WORK INSTRUCTION
Reproduce the records below exactly, but only between the lines holding "C7: 100nF (-5V, GND) -> 15nF (-5V, GND)" and "U3 pin IN+: N1 -> none", inclusive.
[RECORDS — start]
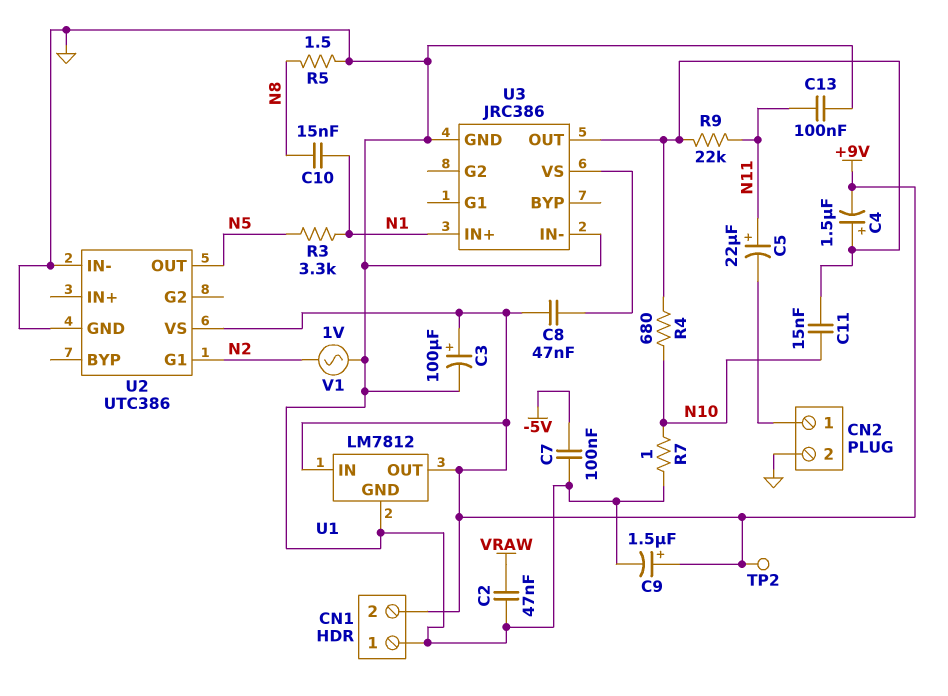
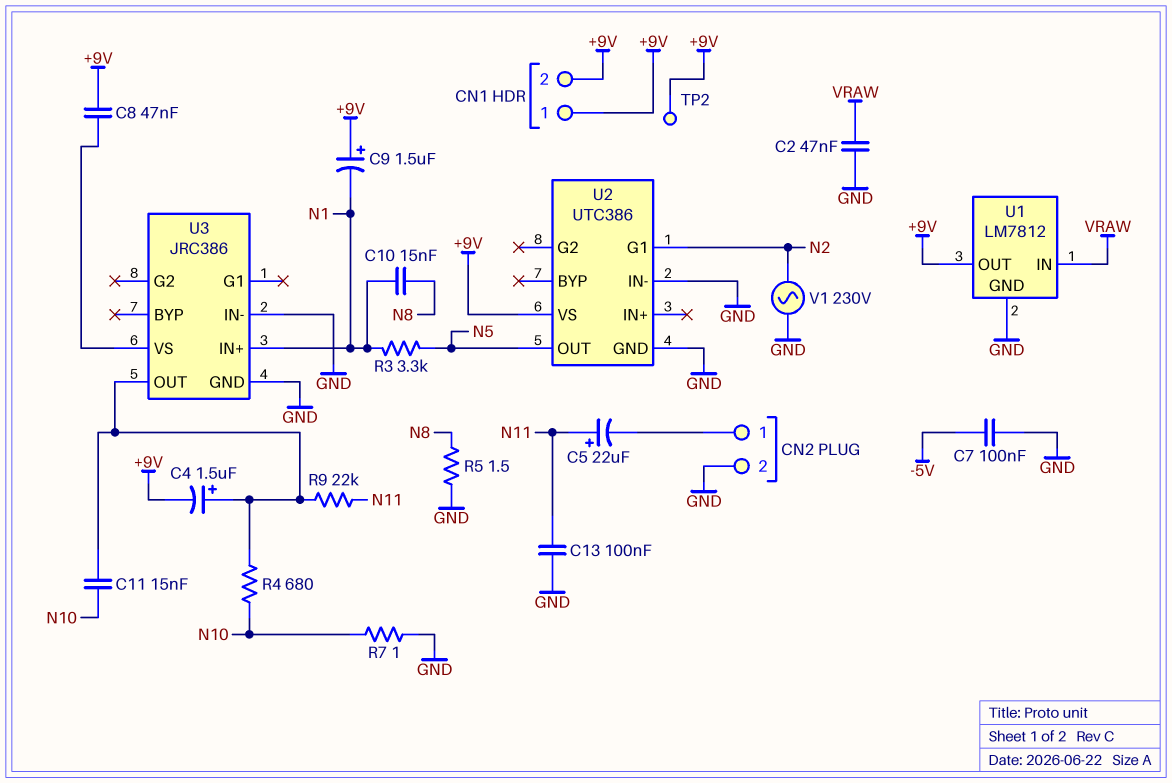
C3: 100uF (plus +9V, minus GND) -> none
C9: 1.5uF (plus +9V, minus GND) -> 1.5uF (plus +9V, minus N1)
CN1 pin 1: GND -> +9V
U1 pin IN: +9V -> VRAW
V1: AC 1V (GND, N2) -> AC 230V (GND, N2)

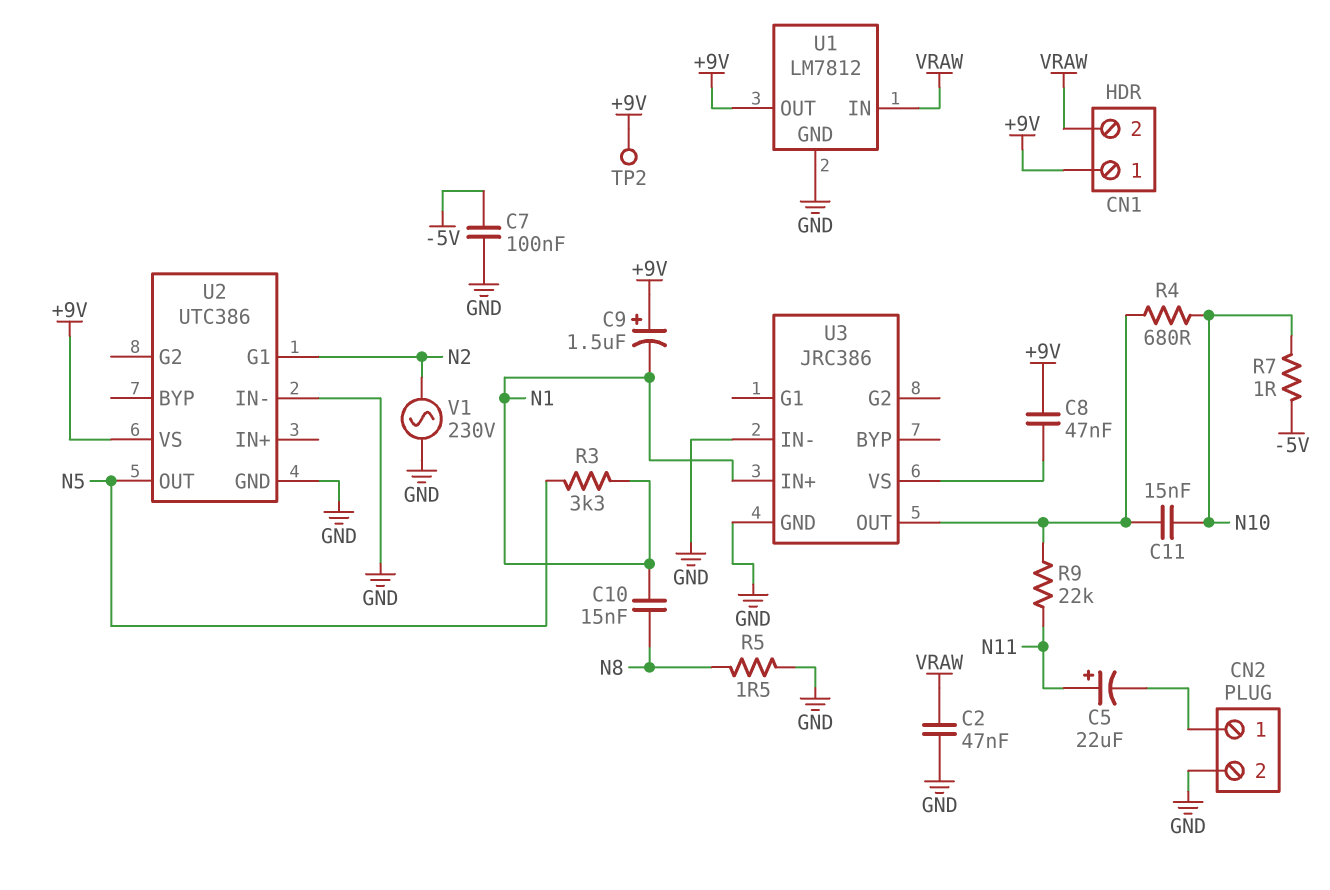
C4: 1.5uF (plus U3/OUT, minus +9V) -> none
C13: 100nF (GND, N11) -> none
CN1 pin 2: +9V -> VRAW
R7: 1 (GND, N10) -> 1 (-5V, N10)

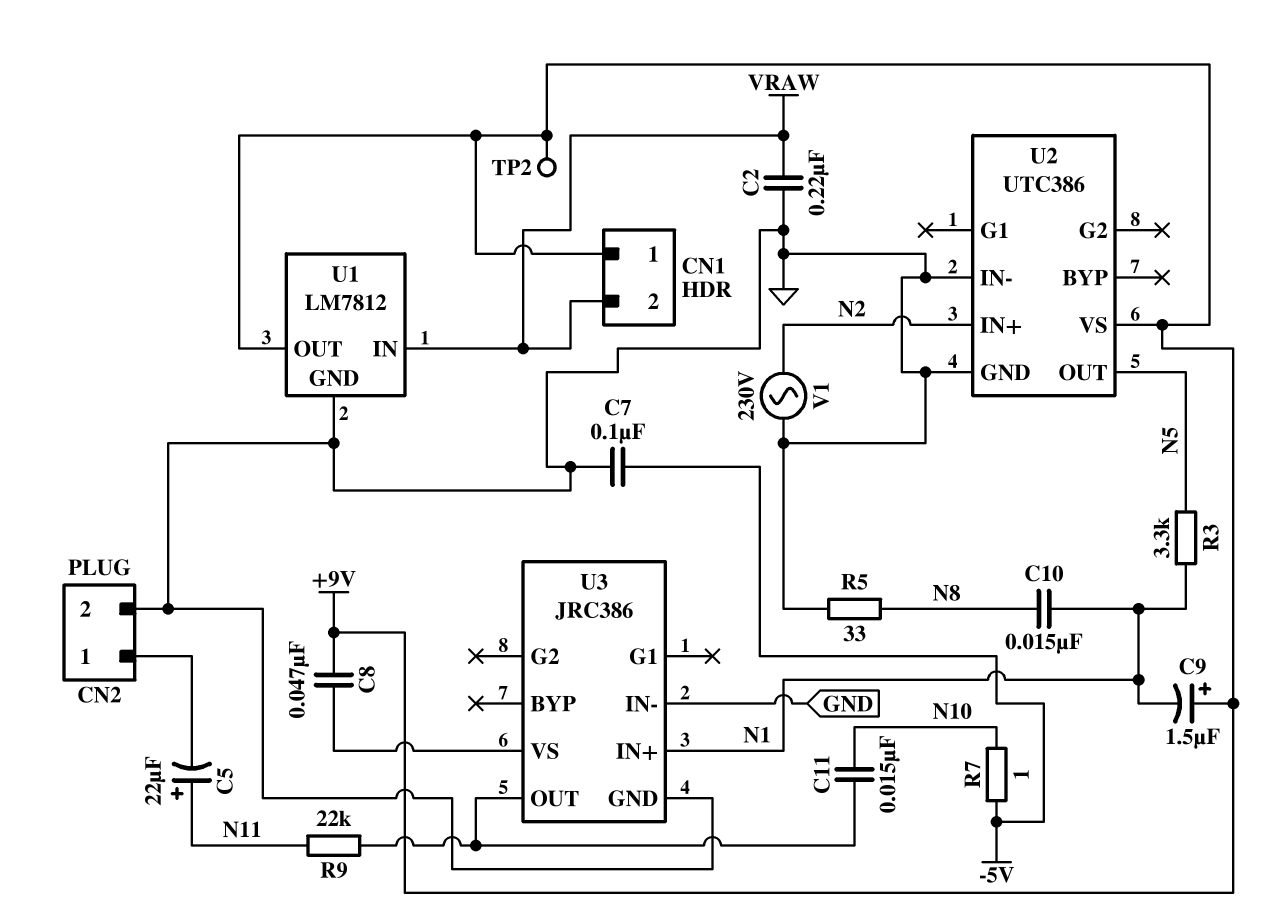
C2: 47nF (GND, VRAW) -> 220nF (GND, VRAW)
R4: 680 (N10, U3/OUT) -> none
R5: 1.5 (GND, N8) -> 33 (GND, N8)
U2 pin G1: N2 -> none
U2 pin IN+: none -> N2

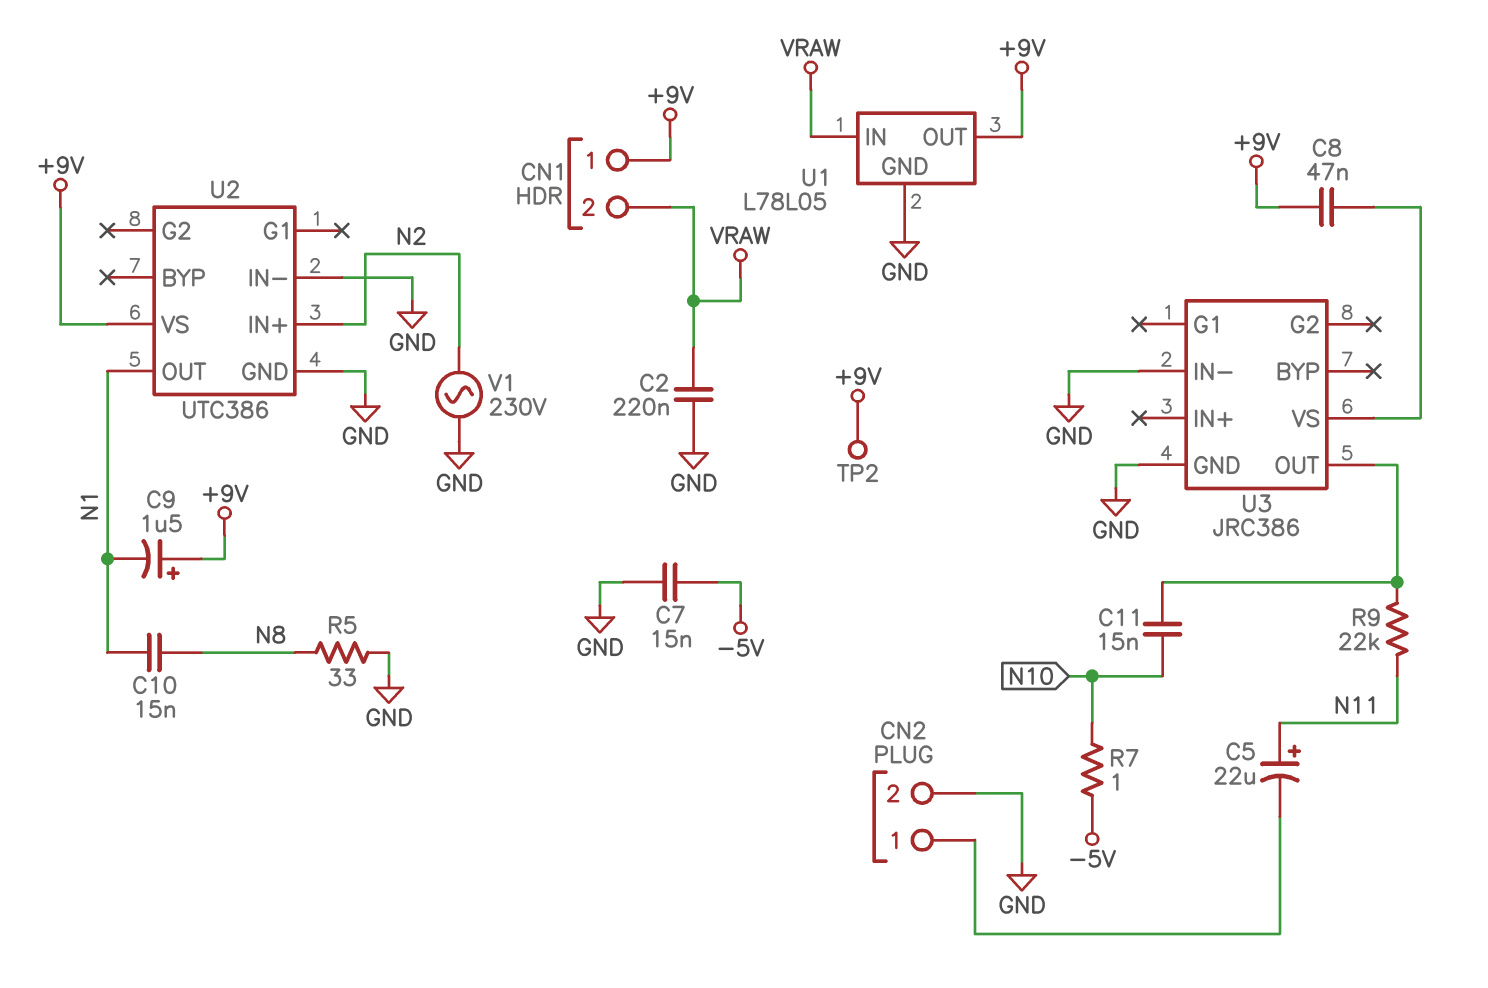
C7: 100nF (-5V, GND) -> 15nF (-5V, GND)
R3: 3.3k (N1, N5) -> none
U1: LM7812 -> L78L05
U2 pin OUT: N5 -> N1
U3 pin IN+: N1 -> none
[RECORDS — finish]
[RECORDS — start]
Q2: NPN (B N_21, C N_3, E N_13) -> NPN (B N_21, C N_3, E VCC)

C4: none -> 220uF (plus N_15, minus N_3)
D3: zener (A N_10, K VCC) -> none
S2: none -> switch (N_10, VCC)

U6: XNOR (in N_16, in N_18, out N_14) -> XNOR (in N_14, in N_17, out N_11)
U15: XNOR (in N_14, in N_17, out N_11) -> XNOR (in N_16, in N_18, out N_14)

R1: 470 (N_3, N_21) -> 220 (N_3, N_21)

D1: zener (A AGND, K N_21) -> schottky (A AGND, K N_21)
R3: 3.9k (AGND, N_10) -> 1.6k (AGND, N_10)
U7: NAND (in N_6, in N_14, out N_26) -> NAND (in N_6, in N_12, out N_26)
[RECORDS — finish]
RESULT
C7: 100nF (-5V, GND) -> 15nF (-5V, GND)
R3: 3.3k (N1, N5) -> none
U1: LM7812 -> L78L05
U2 pin OUT: N5 -> N1
U3 pin IN+: N1 -> none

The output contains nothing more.